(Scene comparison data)
:::

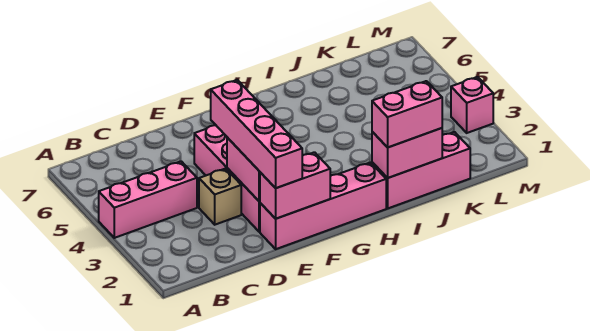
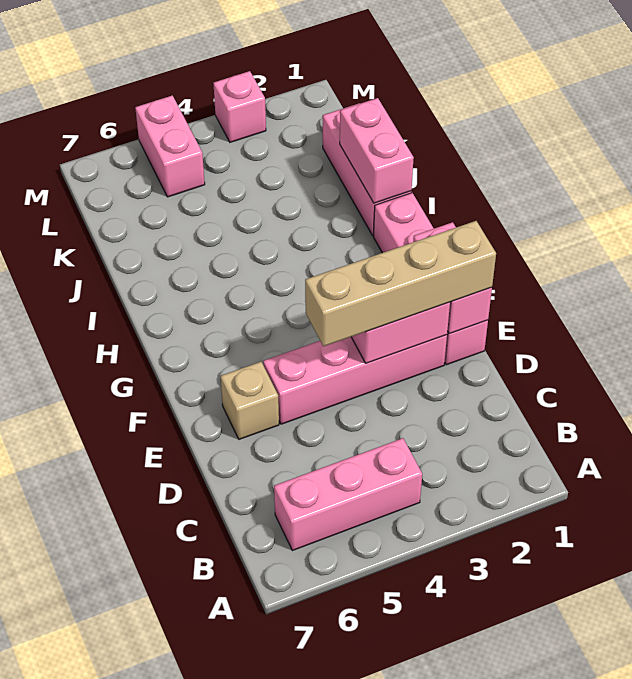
pink brick A4:C4 level 1 -> pink brick B4:B6 level 1
tan brick D3 level 1 -> tan brick E6 level 1
pink brick E1:E4 level 3 -> tan brick E1:E4 level 3
pink brick I1:J1 level 3 -> pink brick L5:M5 level 1

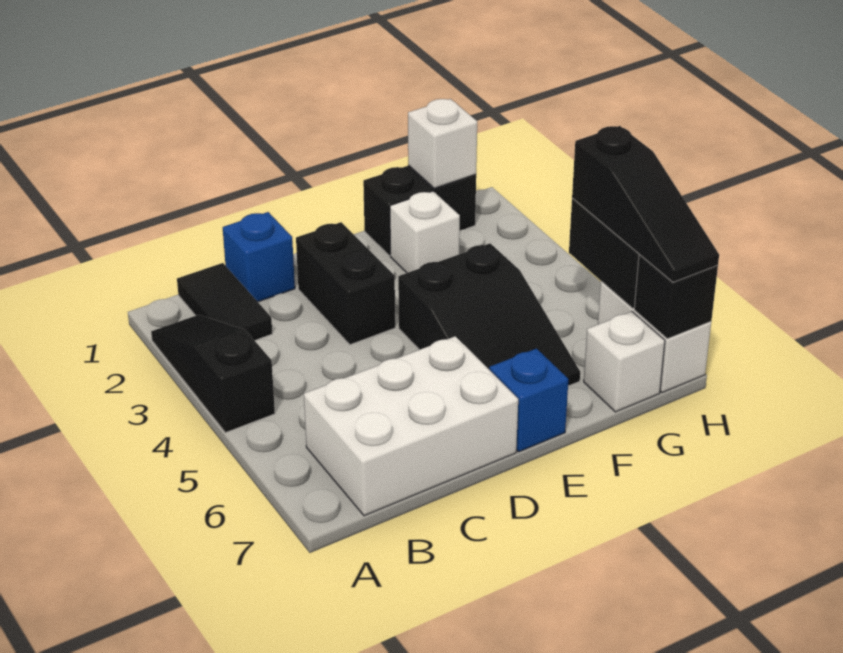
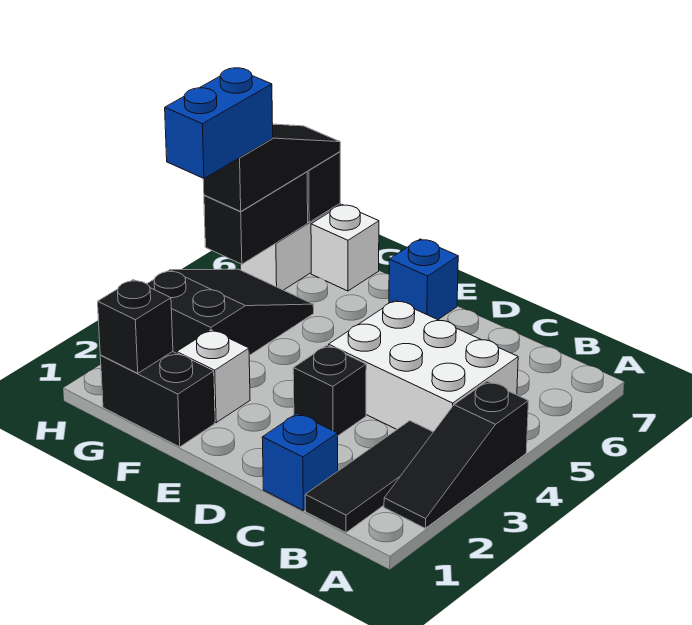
black tile B1:B2 level 1 -> black tile B1:B3 level 1
white brick B6:D7 level 1 -> white brick B4:D5 level 1
black brick D2:D3 level 1 -> black brick D3 level 1
black slope E4:F6 level 1 top 4 -> black slope G3:H5 level 1 top 3
white brick G1 level 2 -> black brick G1 level 2
none -> blue brick H4:H5 level 4

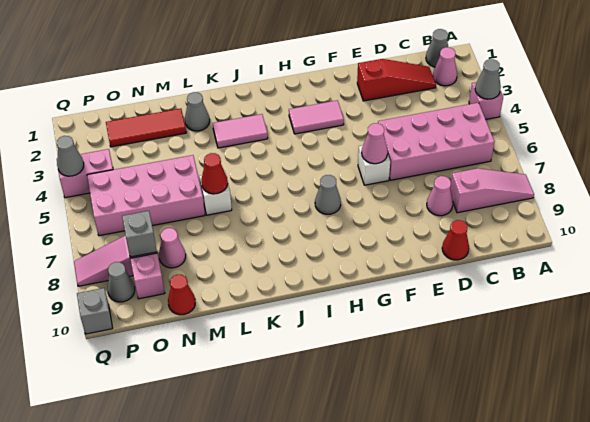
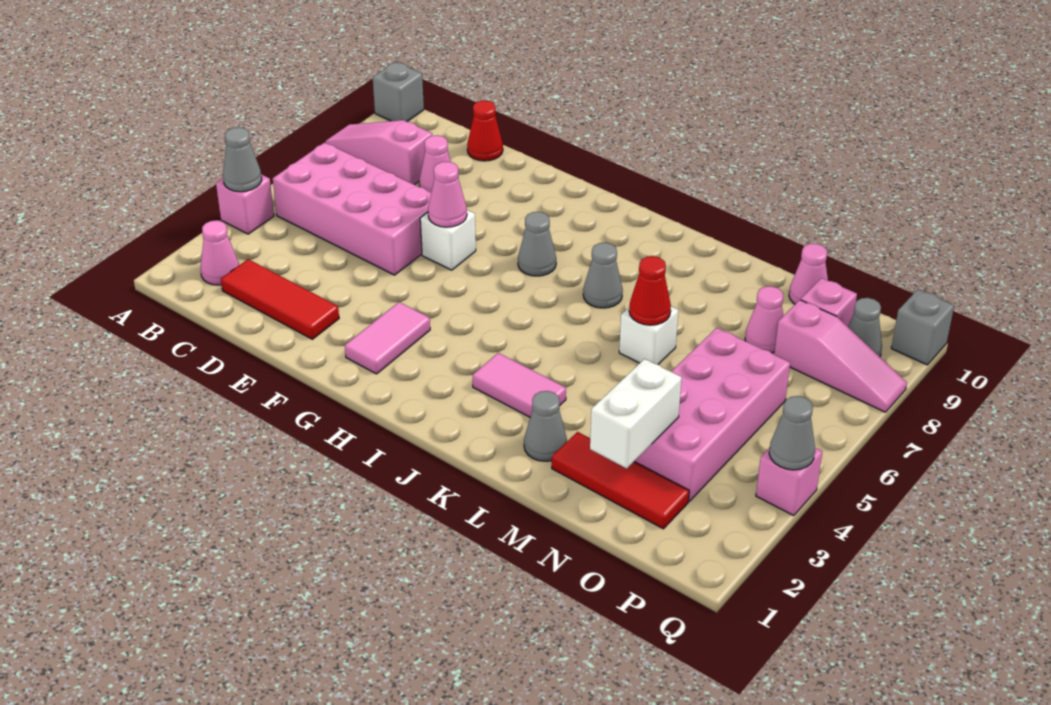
grey cone B1 level 1 -> grey cone J7 level 1
red slope C2:E2 level 1 top E -> red tile C2:E2 level 1
pink tile G3:H3 level 1 -> pink tile G2:G3 level 1
pink brick M5:P6 level 1 -> pink brick N3:O6 level 1
none -> white brick N2:N3 level 2
red cone N10 level 1 -> pink cone N10 level 1
grey brick O8 level 2 -> grey brick A10 level 1
pink brick P4:Q4 level 1 -> pink brick Q4 level 1

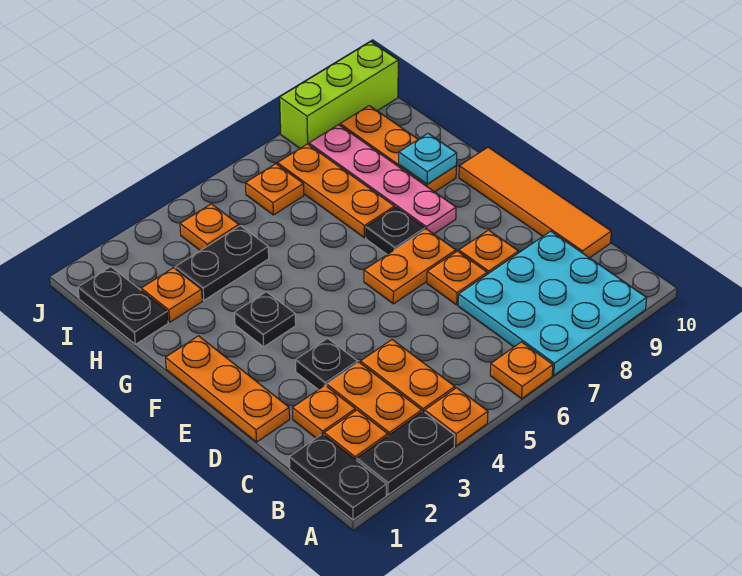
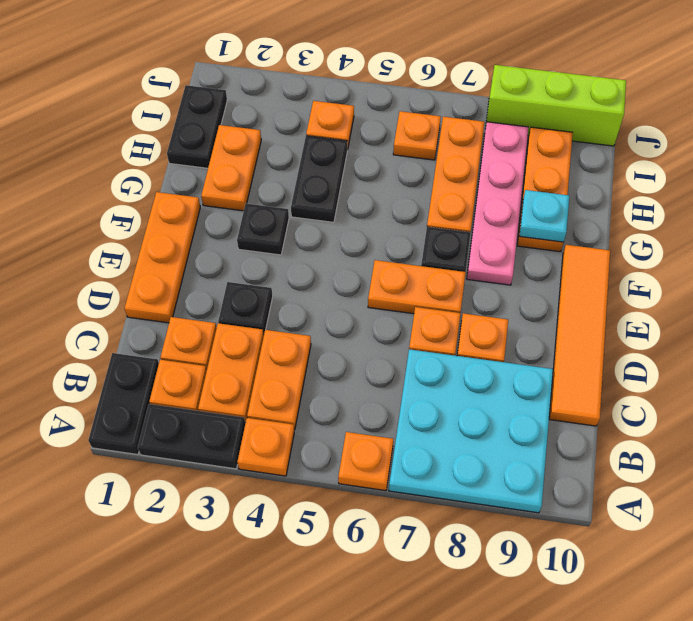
orange plate H2 level 1 -> orange plate G2:H2 level 1
black plate H3:H4 level 1 -> black plate G4:H4 level 1

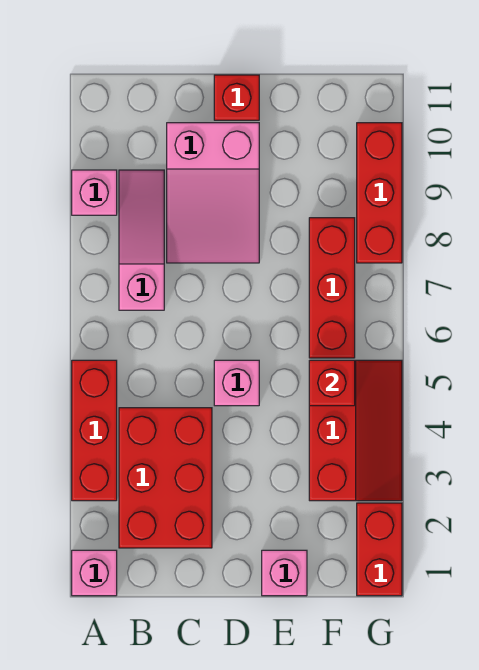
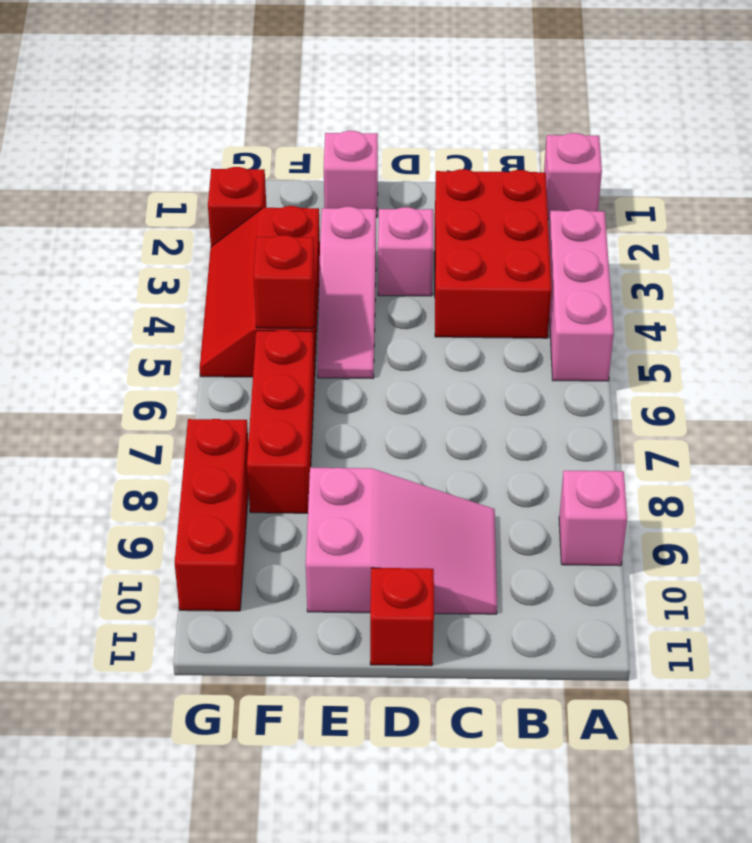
red brick A3:A5 level 1 -> pink brick A3:A5 level 1
pink slope B7:B9 level 1 top 7 -> pink slope E3:E5 level 1 top 3
pink slope C8:D10 level 1 top 10 -> pink slope C9:E10 level 1 top E
pink brick D5 level 1 -> pink brick D3 level 1
red brick G1:G2 level 1 -> red brick G2 level 1

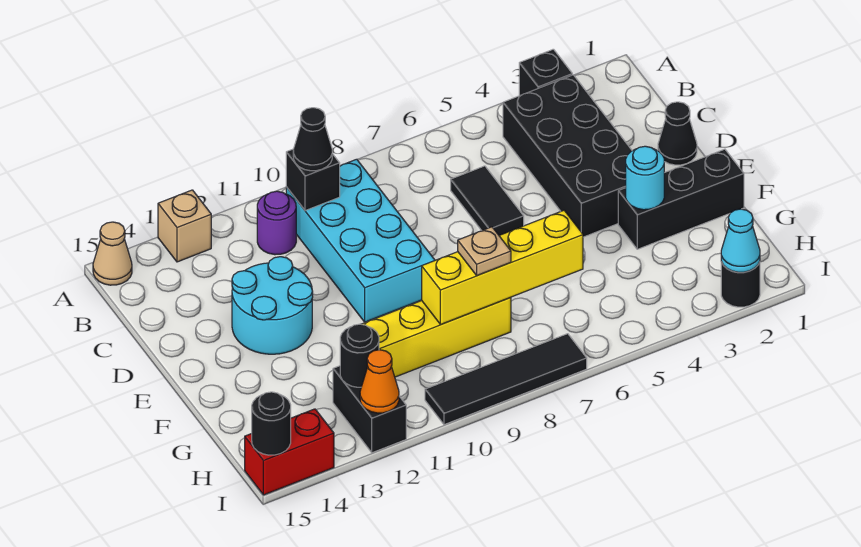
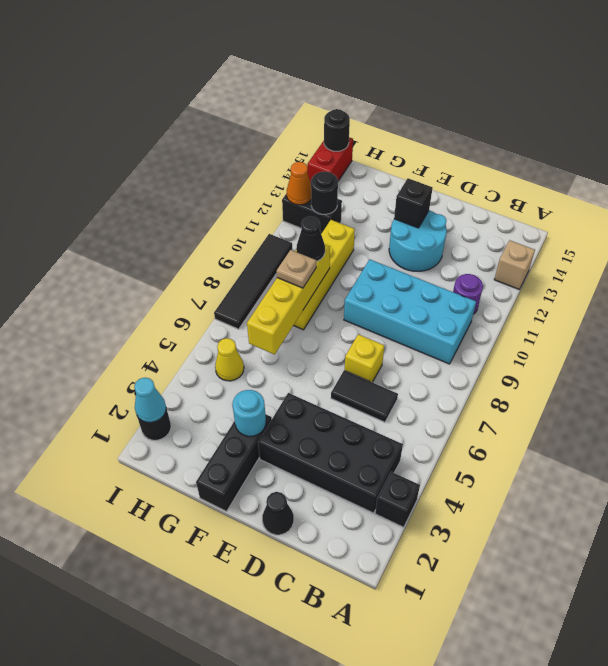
tan cone A15 level 1 -> none
black brick B10 level 2 -> black brick E13 level 2
black cone B10 level 3 -> black cone G9 level 3
none -> yellow brick D7 level 1
none -> yellow cone H5 level 1

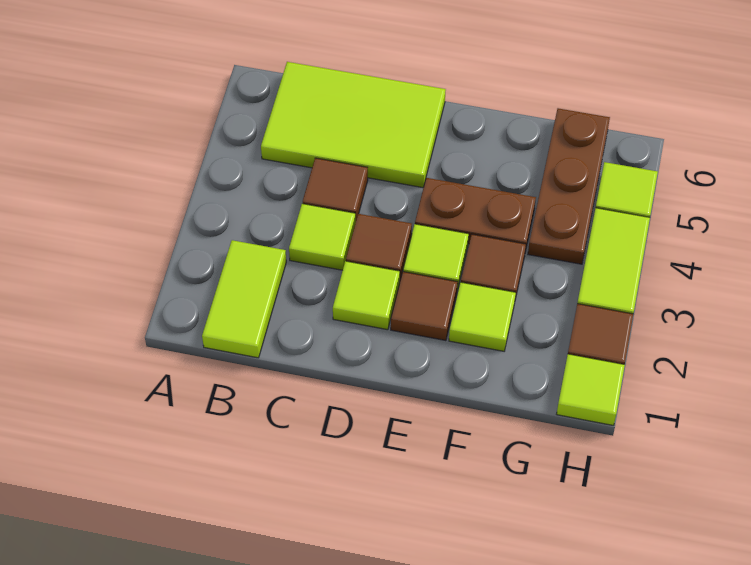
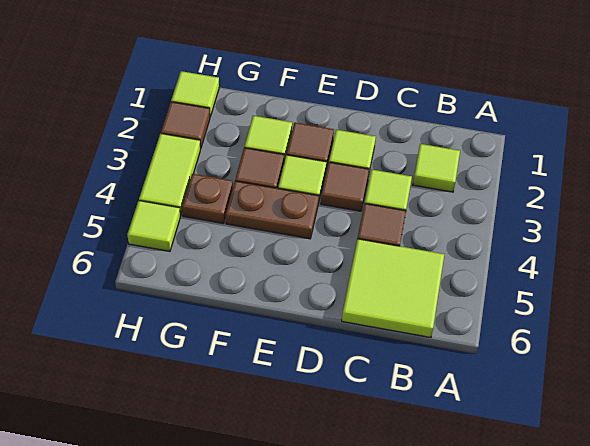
lime tile B1:B2 level 1 -> lime tile B2 level 1
lime tile B5:D6 level 1 -> lime tile B5:C6 level 1
brown plate G4:G6 level 1 -> brown plate G4 level 1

:::

> [EXERCISE DETAILS]: Line by line, print the records exactly, leaving the pictures behind.

> [OUTPUT BELOW]:
pink brick A4:C4 level 1 -> pink brick B4:B6 level 1
tan brick D3 level 1 -> tan brick E6 level 1
pink brick E1:E4 level 3 -> tan brick E1:E4 level 3
pink brick I1:J1 level 3 -> pink brick L5:M5 level 1

black tile B1:B2 level 1 -> black tile B1:B3 level 1
white brick B6:D7 level 1 -> white brick B4:D5 level 1
black brick D2:D3 level 1 -> black brick D3 level 1
black slope E4:F6 level 1 top 4 -> black slope G3:H5 level 1 top 3
white brick G1 level 2 -> black brick G1 level 2
none -> blue brick H4:H5 level 4

grey cone B1 level 1 -> grey cone J7 level 1
red slope C2:E2 level 1 top E -> red tile C2:E2 level 1
pink tile G3:H3 level 1 -> pink tile G2:G3 level 1
pink brick M5:P6 level 1 -> pink brick N3:O6 level 1
none -> white brick N2:N3 level 2
red cone N10 level 1 -> pink cone N10 level 1
grey brick O8 level 2 -> grey brick A10 level 1
pink brick P4:Q4 level 1 -> pink brick Q4 level 1

orange plate H2 level 1 -> orange plate G2:H2 level 1
black plate H3:H4 level 1 -> black plate G4:H4 level 1

red brick A3:A5 level 1 -> pink brick A3:A5 level 1
pink slope B7:B9 level 1 top 7 -> pink slope E3:E5 level 1 top 3
pink slope C8:D10 level 1 top 10 -> pink slope C9:E10 level 1 top E
pink brick D5 level 1 -> pink brick D3 level 1
red brick G1:G2 level 1 -> red brick G2 level 1

tan cone A15 level 1 -> none
black brick B10 level 2 -> black brick E13 level 2
black cone B10 level 3 -> black cone G9 level 3
none -> yellow brick D7 level 1
none -> yellow cone H5 level 1

lime tile B1:B2 level 1 -> lime tile B2 level 1
lime tile B5:D6 level 1 -> lime tile B5:C6 level 1
brown plate G4:G6 level 1 -> brown plate G4 level 1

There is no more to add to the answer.